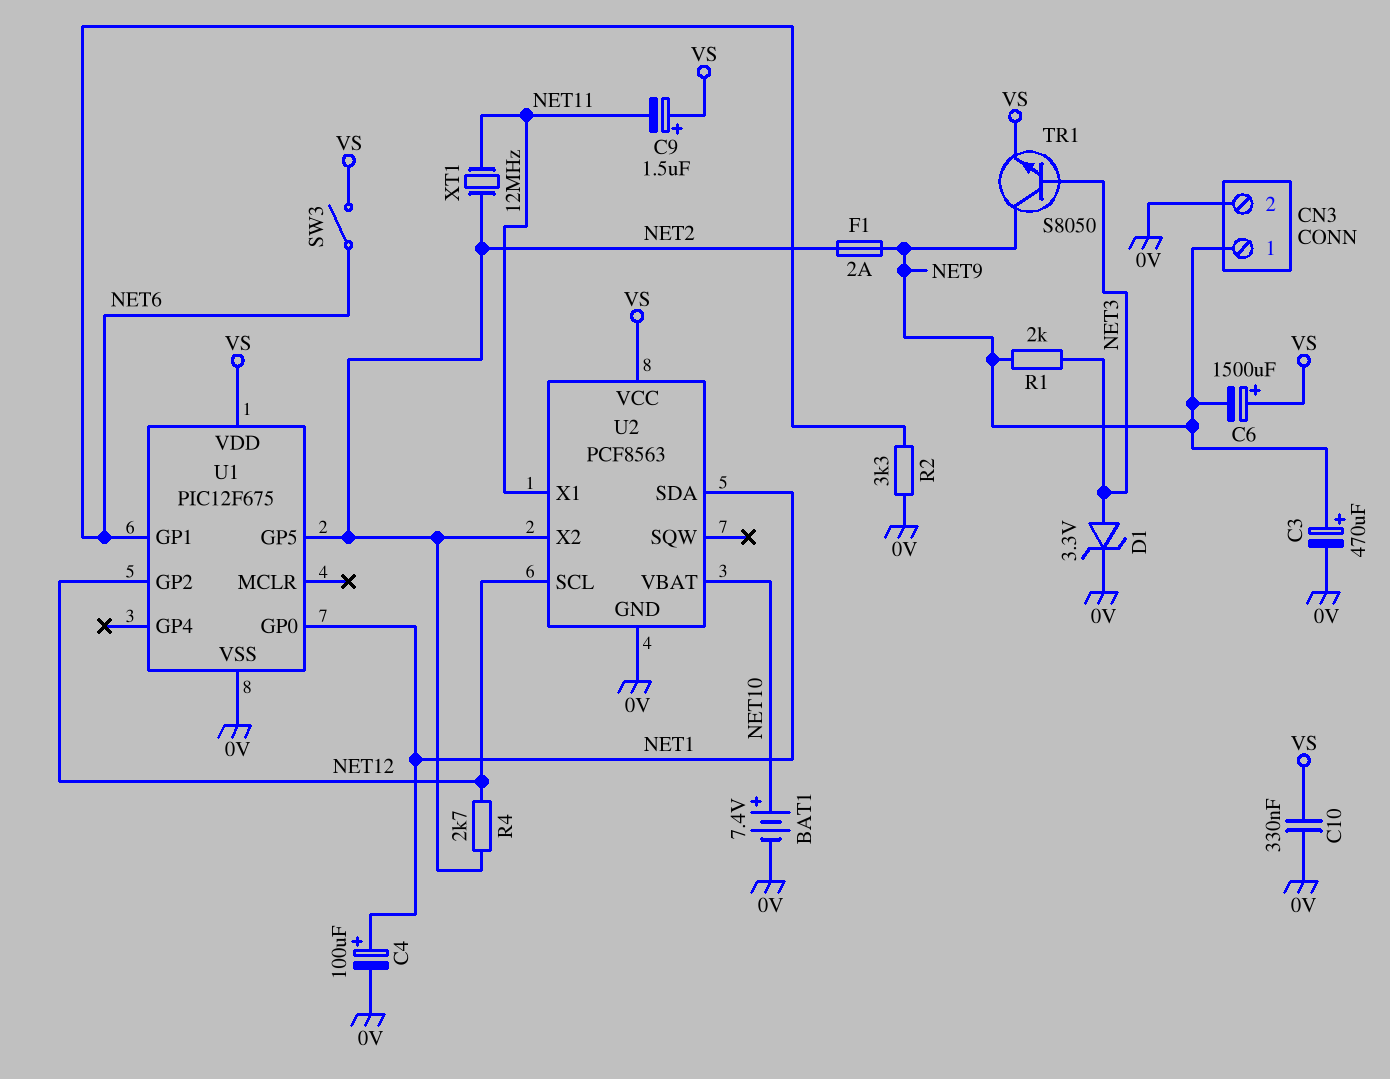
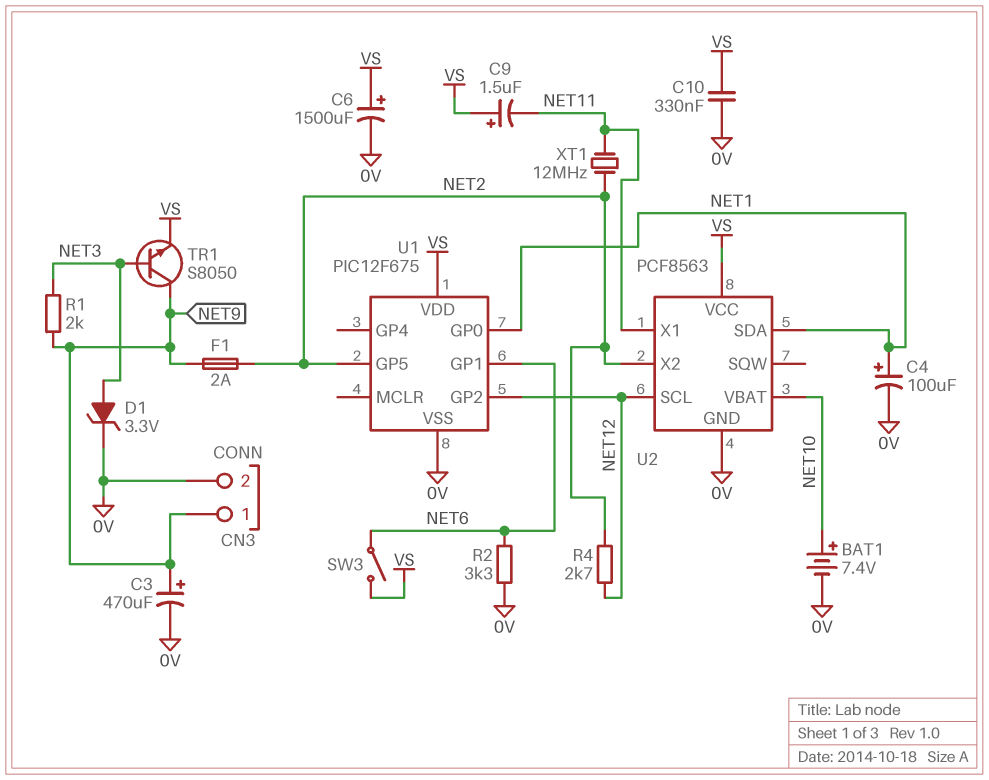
C6: 1500uF (plus VS, minus NET9) -> 1500uF (plus VS, minus 0V)

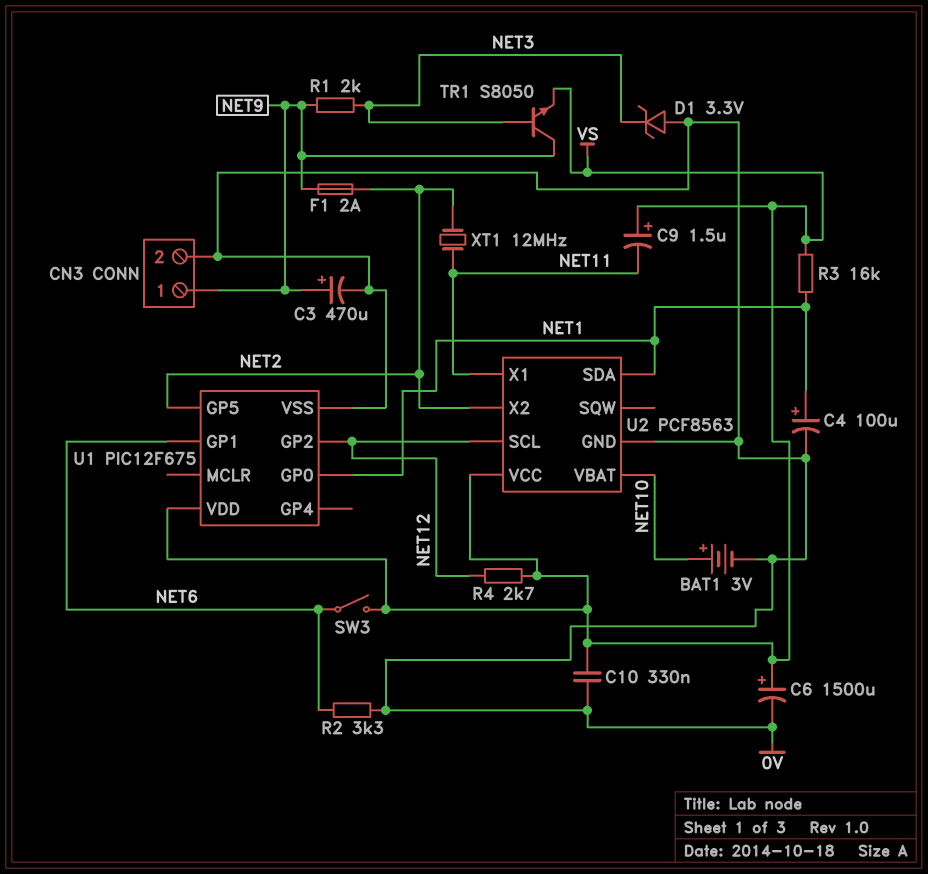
BAT1: 7.4V (plus NET10, minus 0V) -> 3V (plus NET10, minus 0V)
D1: zener 3.3V (A NET3, K 0V) -> zener 3.3V (A 0V, K NET3)
R3: none -> 16k (NET1, VS)
R4: 2.7k (NET2, NET12) -> 2.7k (NET12, VS)

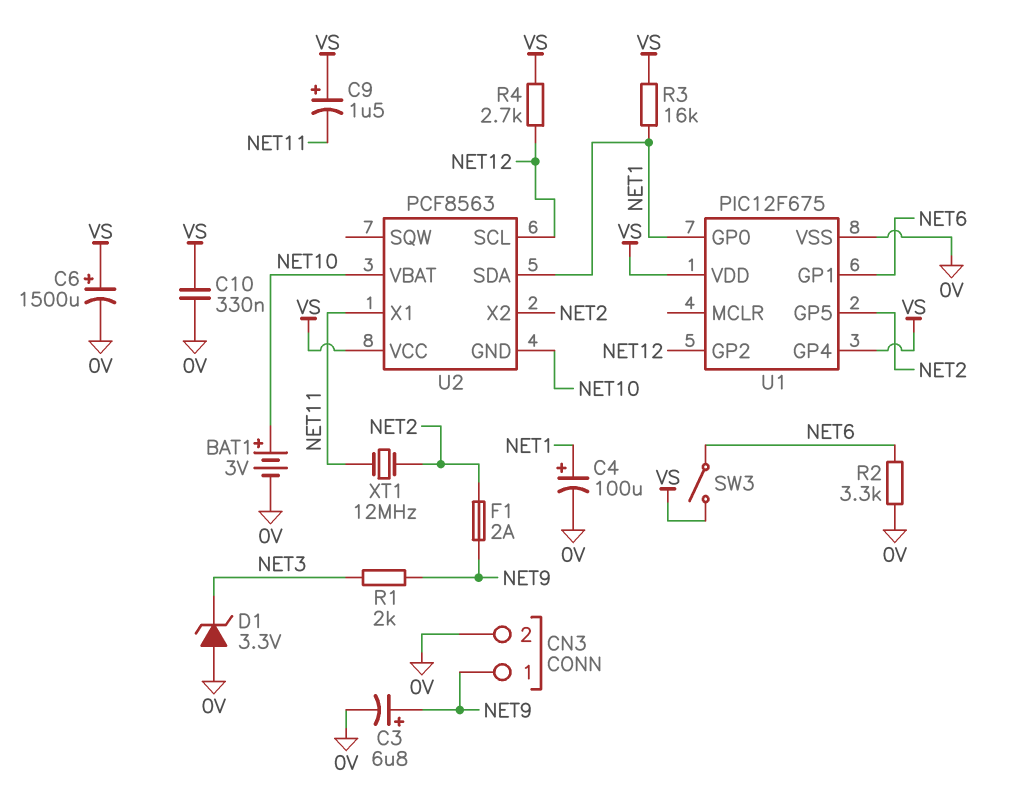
C3: 470uF (plus NET9, minus 0V) -> 6.8uF (plus NET9, minus 0V)
TR1: NPN S8050 (B NET3, C NET9, E VS) -> none
U1 pin GP4: none -> VS
U2 pin GND: 0V -> NET10

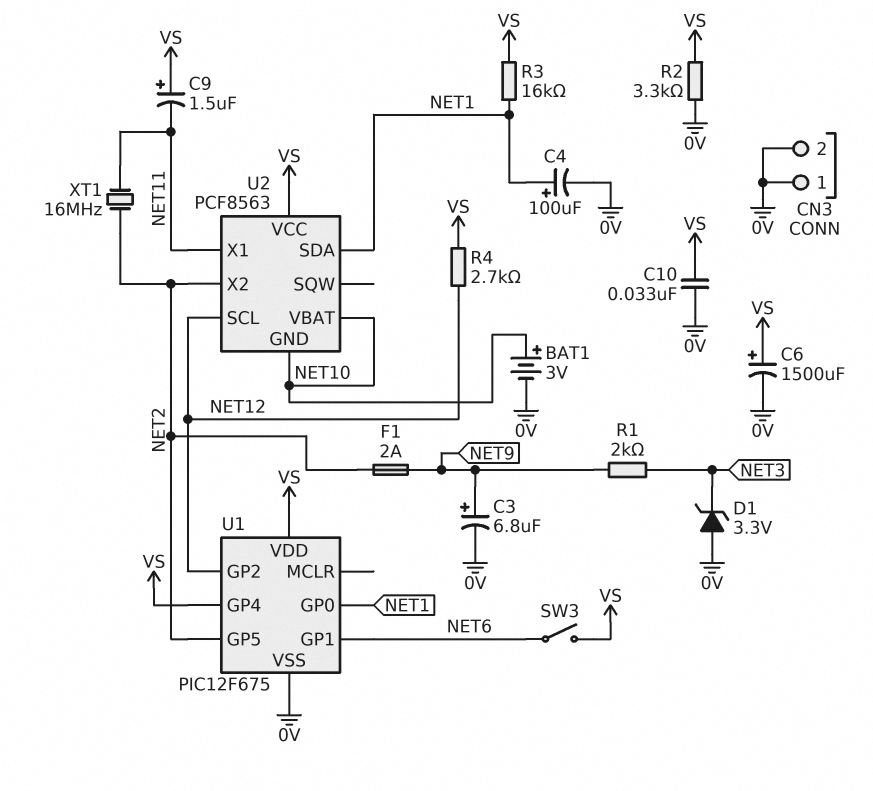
C10: 330nF (0V, VS) -> 33nF (0V, VS)
CN3 pin 1: NET9 -> 0V
R2: 3.3k (0V, NET6) -> 3.3k (0V, VS)
XT1: 12MHz (NET2, NET11) -> 16MHz (NET2, NET11)

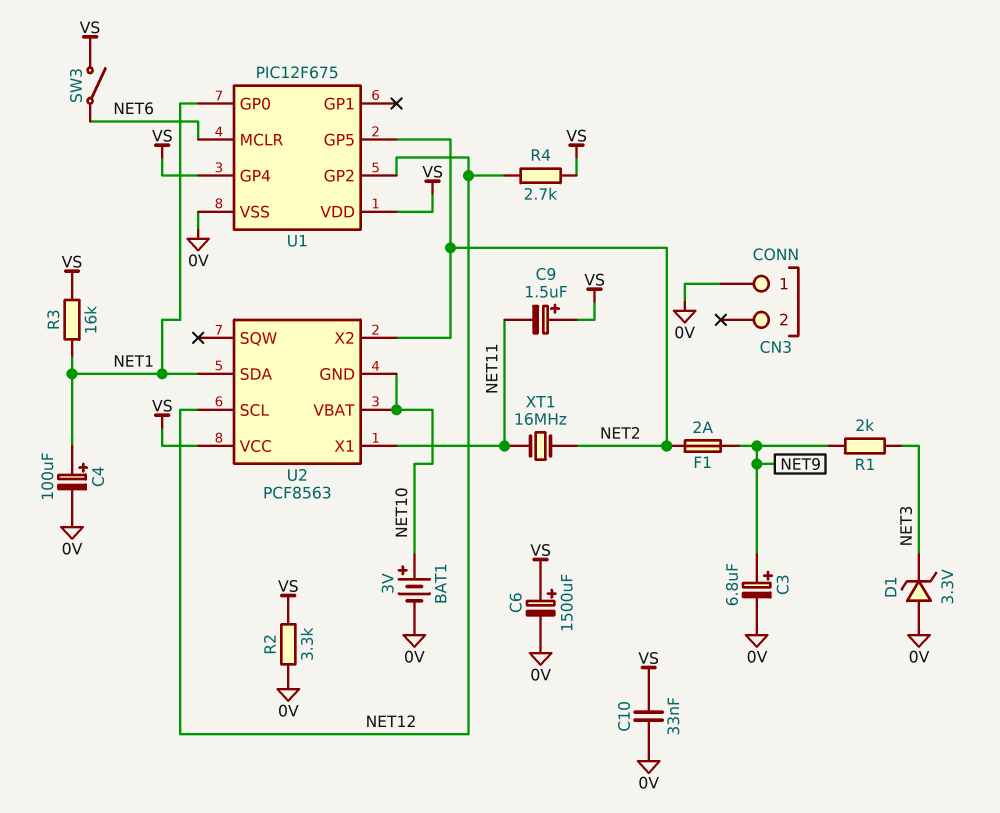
CN3 pin 2: 0V -> none
U1 pin GP1: NET6 -> none
U1 pin MCLR: none -> NET6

***

> _The problem_: Search the data above for the word "minus". Copy each line it is in.

> _Reply to the exercise_:
C6: 1500uF (plus VS, minus NET9) -> 1500uF (plus VS, minus 0V)
BAT1: 7.4V (plus NET10, minus 0V) -> 3V (plus NET10, minus 0V)
C3: 470uF (plus NET9, minus 0V) -> 6.8uF (plus NET9, minus 0V)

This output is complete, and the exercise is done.